Task directions ▸ Read through the listing below and copy each line in which the word "drum" occurs.
Materials provided Start Marker
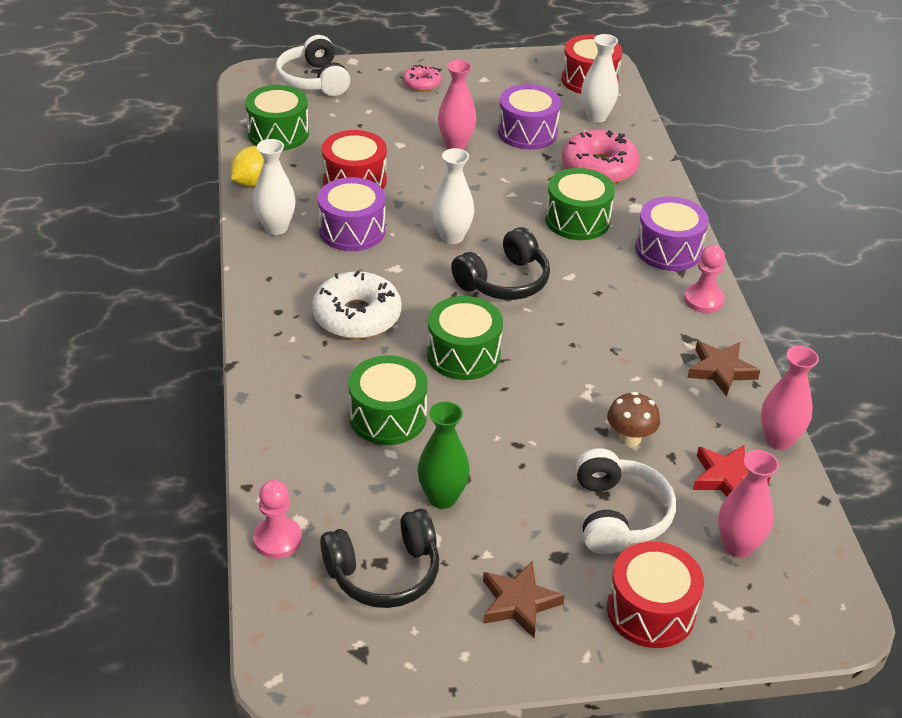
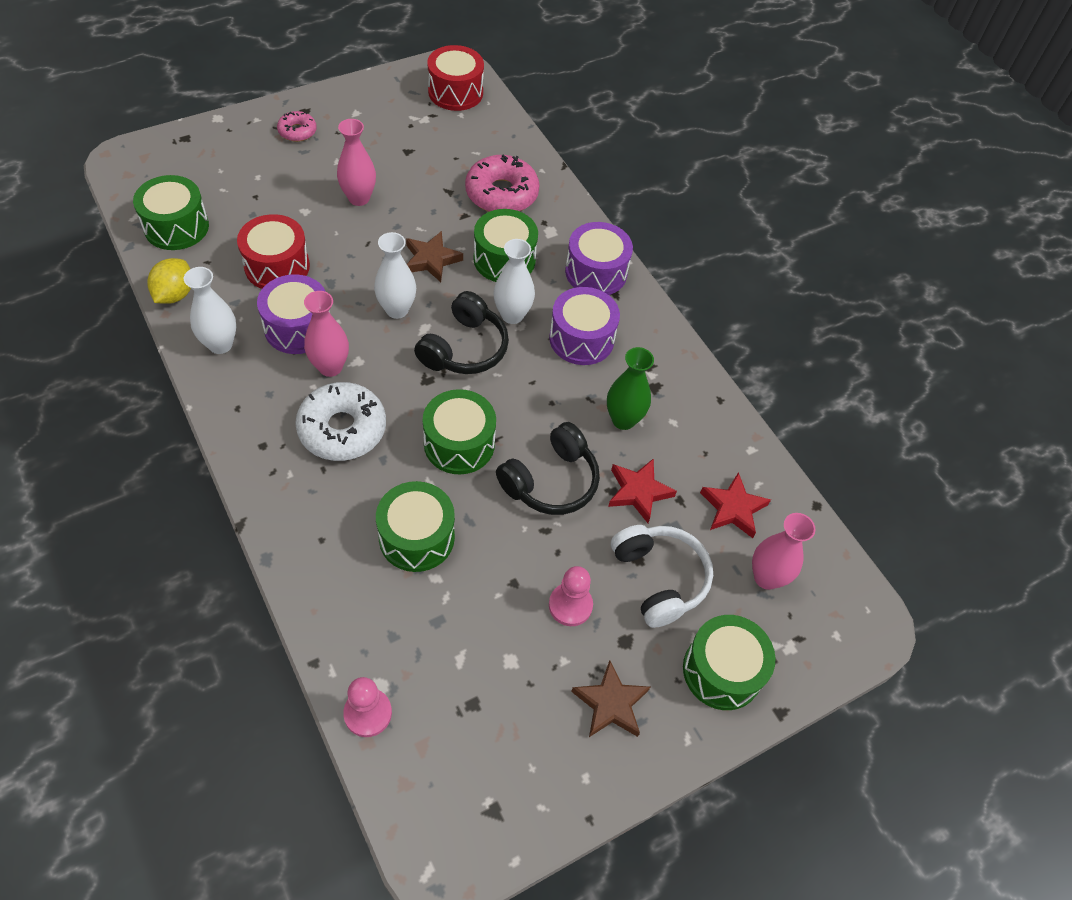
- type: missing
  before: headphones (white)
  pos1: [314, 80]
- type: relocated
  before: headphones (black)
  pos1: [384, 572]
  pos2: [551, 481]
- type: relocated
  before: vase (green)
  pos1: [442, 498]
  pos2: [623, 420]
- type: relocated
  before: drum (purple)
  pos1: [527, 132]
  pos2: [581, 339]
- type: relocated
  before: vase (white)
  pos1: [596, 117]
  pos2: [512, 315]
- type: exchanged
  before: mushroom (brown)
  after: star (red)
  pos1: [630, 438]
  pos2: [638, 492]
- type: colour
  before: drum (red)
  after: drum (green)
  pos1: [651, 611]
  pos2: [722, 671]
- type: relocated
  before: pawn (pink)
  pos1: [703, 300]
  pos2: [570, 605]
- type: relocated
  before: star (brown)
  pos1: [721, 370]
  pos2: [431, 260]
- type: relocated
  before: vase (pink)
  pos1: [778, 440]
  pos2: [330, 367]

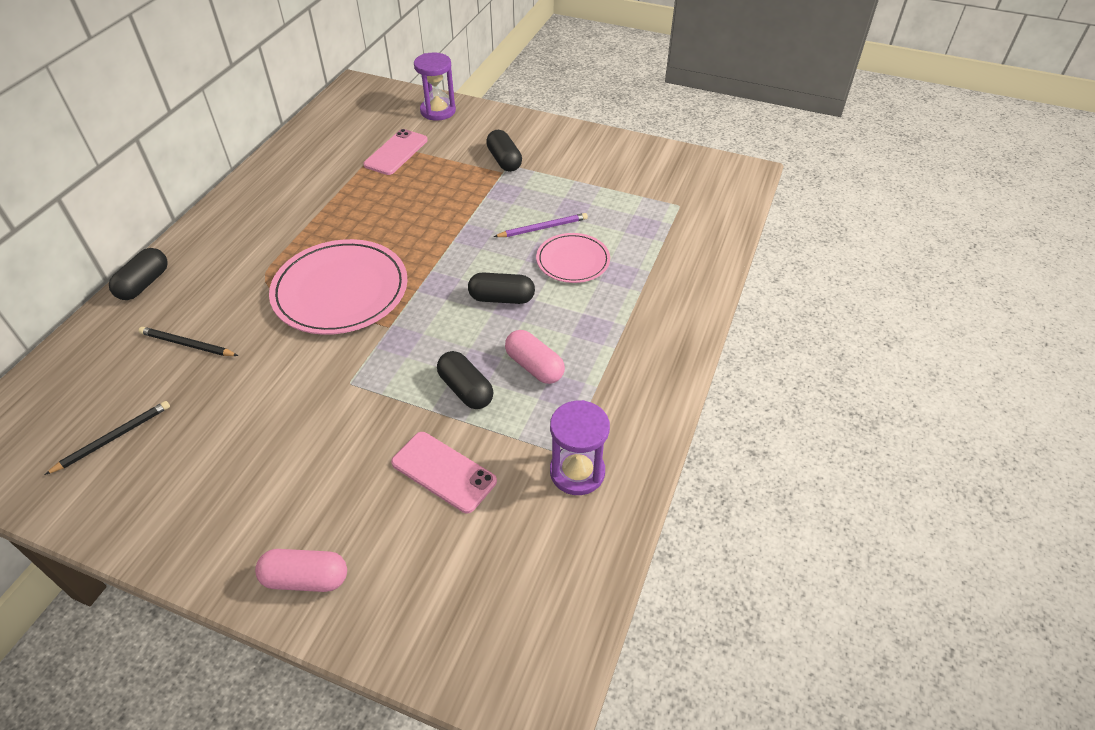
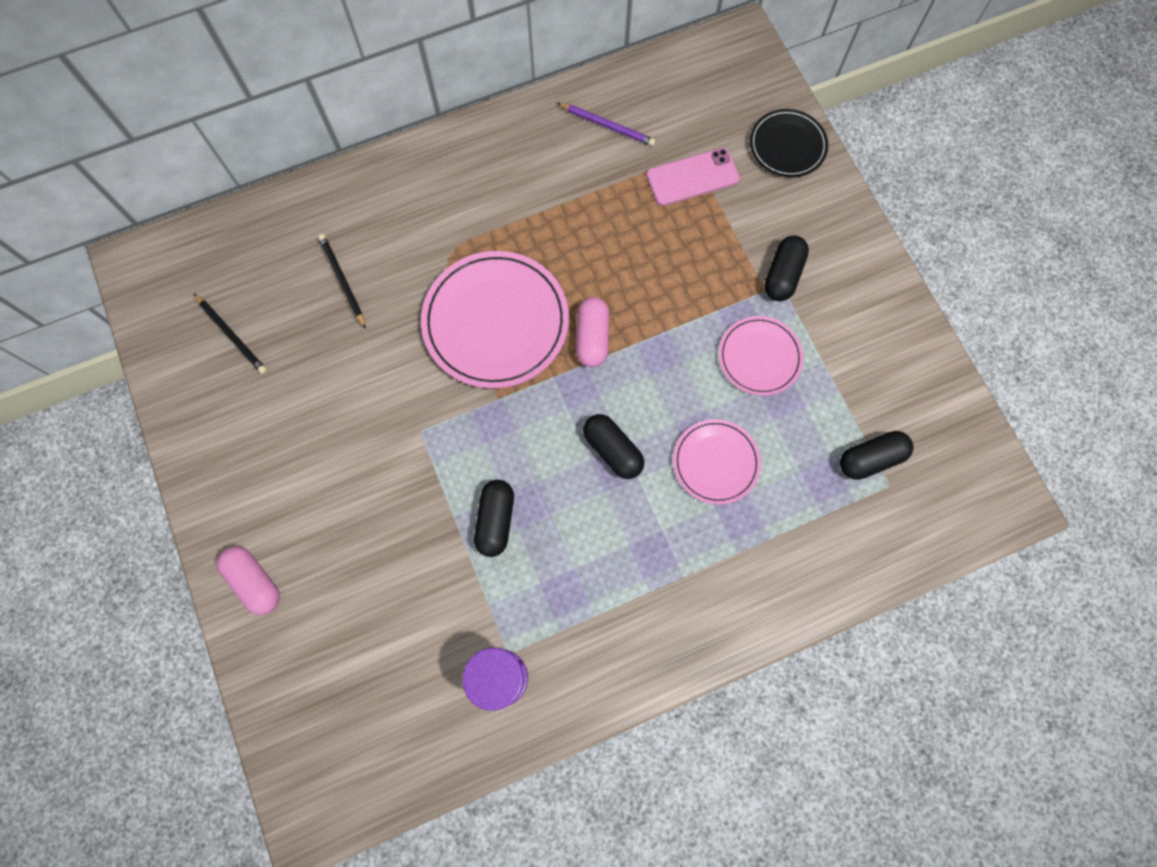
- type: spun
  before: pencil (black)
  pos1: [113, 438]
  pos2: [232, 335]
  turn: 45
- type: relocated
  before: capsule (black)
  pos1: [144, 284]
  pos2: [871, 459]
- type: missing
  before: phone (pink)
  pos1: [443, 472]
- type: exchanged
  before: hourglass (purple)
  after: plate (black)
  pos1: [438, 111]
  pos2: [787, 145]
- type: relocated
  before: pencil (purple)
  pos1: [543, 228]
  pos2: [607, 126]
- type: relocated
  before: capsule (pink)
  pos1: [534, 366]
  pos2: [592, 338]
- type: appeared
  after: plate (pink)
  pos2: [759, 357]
Materials provided End Marker
Materials provided Start Marker
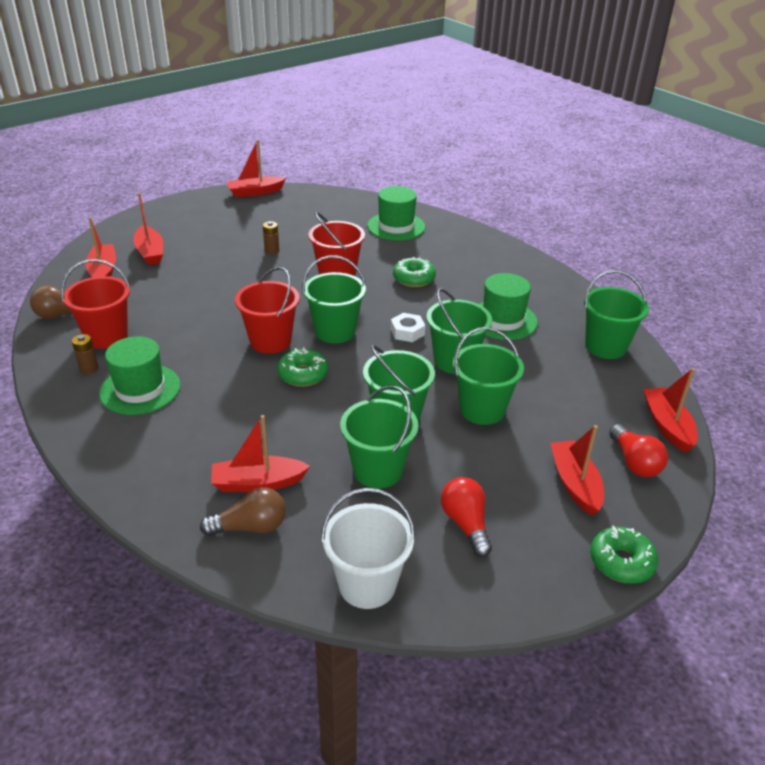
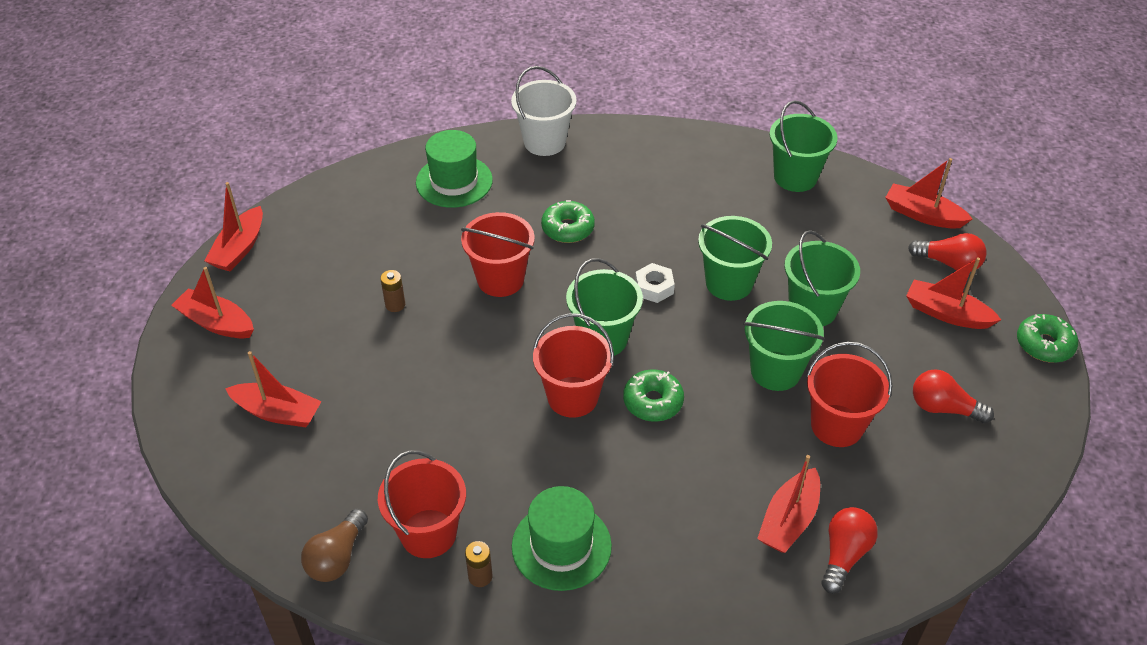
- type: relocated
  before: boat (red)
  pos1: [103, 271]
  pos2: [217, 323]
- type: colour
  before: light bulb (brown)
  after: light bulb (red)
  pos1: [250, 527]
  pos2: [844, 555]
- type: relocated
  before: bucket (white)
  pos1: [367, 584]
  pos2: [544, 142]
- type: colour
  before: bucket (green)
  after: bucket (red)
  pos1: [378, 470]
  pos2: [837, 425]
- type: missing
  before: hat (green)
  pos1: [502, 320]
Materials provided End Marker
Exercise output ▸
  before: drum (purple)
  before: drum (red)
  after: drum (green)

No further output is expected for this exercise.